== Collected data
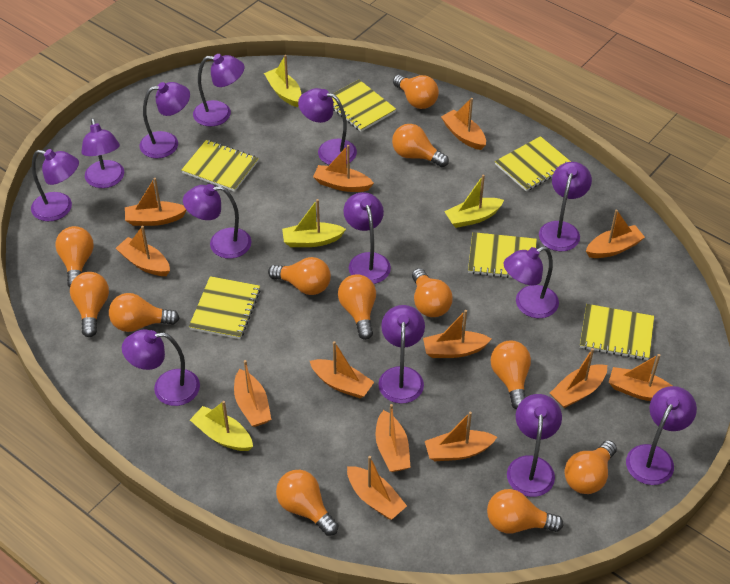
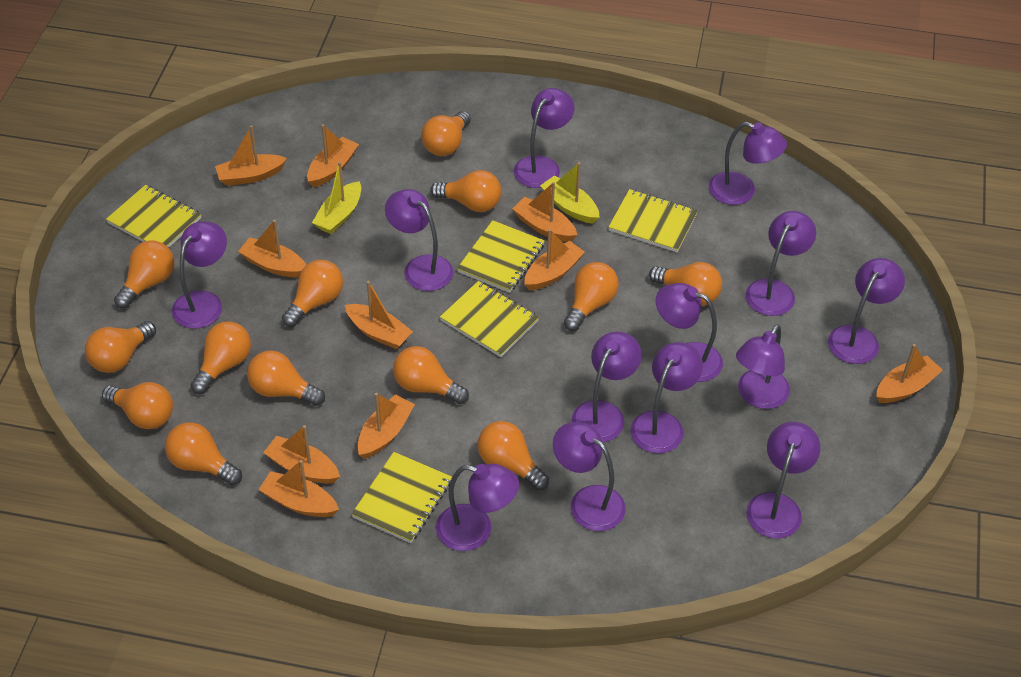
orange boat: 13 -> 10
orange light bulb: 12 -> 13
yellow boat: 4 -> 2
yellow notebook: 6 -> 5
====
**Task directions**
Retype all of the data above word for word, excluding the pictures.

**Answer**
orange boat: 13 -> 10
orange light bulb: 12 -> 13
yellow boat: 4 -> 2
yellow notebook: 6 -> 5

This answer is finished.